§ **Set task**
Rewrite the material below, renaming "wooden shelf" as "wooden cabinet" wherever it occurs and leaving every other word unchanged. Omit the pictures from your answer.

>> begin Listed records

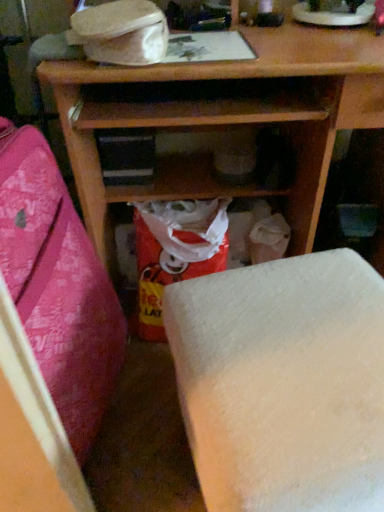
Question: In the image, is matte plastic bag at center positioned in front of or behind wooden shelf at center, which ranks as the 2th furniture in right-to-left order?

Choices:
 (A) behind
 (B) front

Answer: (A)

Question: From the image's perspective, is matte plastic bag at center located above or below wooden shelf at center, marked as the first furniture in a left-to-right arrangement?

Choices:
 (A) above
 (B) below

Answer: (A)

Question: Which object is positioned farthest from the matte plastic bag at center?

Choices:
 (A) white matte foam at lower center, placed as the first furniture when sorted from right to left
 (B) wooden shelf at center, which ranks as the 2th furniture in right-to-left order

Answer: (A)

Question: Which of these objects is positioned closest to the wooden shelf at center, which ranks as the 2th furniture in right-to-left order?

Choices:
 (A) white matte foam at lower center, placed as the first furniture when sorted from right to left
 (B) matte plastic bag at center

Answer: (B)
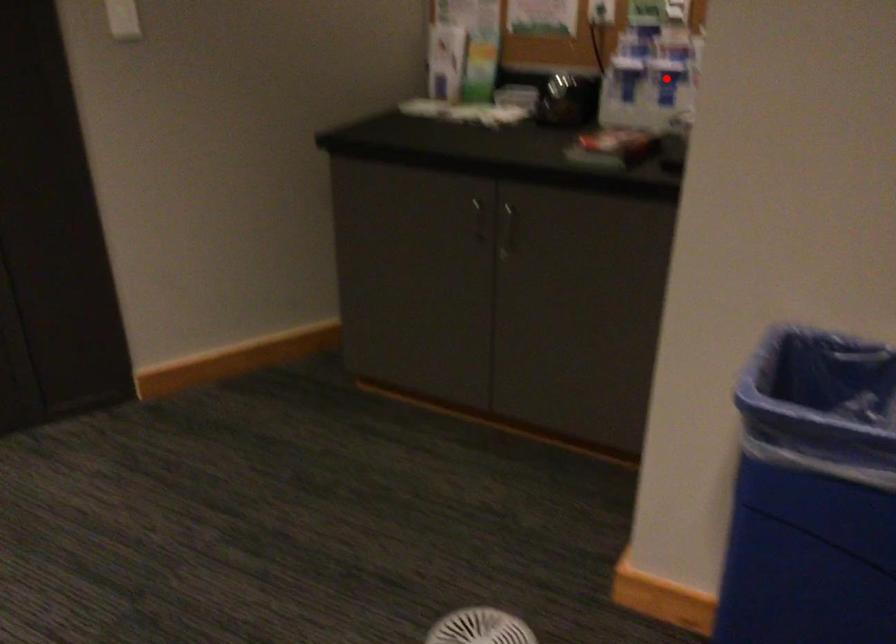
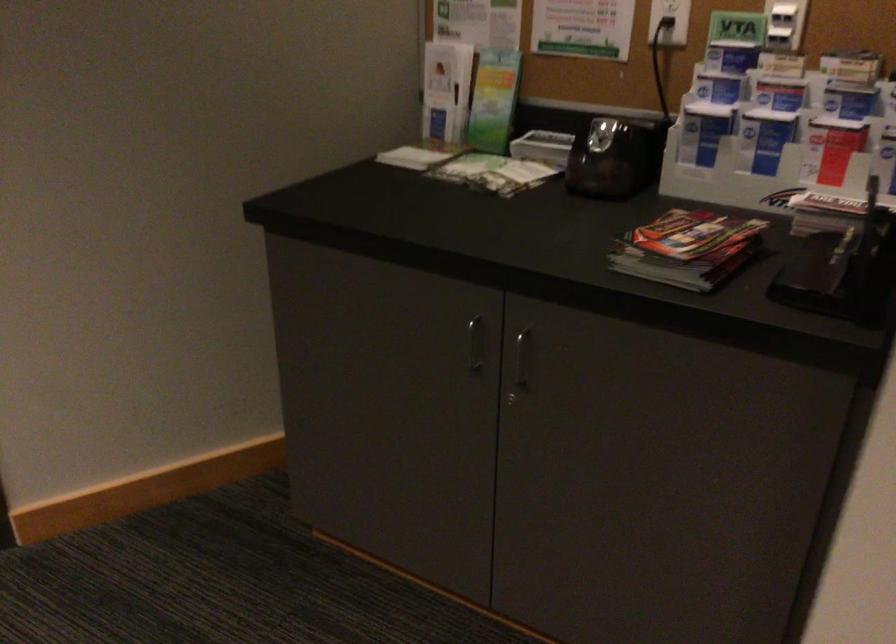
In the second image, find the point that corresponds to the highlighted location in the first image.

(764, 138)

>> end Listed records

§ **Final answer**
Question: In the image, is matte plastic bag at center positioned in front of or behind wooden cabinet at center, which ranks as the 2th furniture in right-to-left order?

Choices:
 (A) behind
 (B) front

Answer: (A)

Question: From the image's perspective, is matte plastic bag at center located above or below wooden cabinet at center, marked as the first furniture in a left-to-right arrangement?

Choices:
 (A) above
 (B) below

Answer: (A)

Question: Which object is positioned farthest from the matte plastic bag at center?

Choices:
 (A) white matte foam at lower center, placed as the first furniture when sorted from right to left
 (B) wooden cabinet at center, which ranks as the 2th furniture in right-to-left order

Answer: (A)

Question: Which of these objects is positioned closest to the wooden cabinet at center, which ranks as the 2th furniture in right-to-left order?

Choices:
 (A) white matte foam at lower center, placed as the first furniture when sorted from right to left
 (B) matte plastic bag at center

Answer: (B)
In the second image, find the point that corresponds to the highlighted location in the first image.

(764, 138)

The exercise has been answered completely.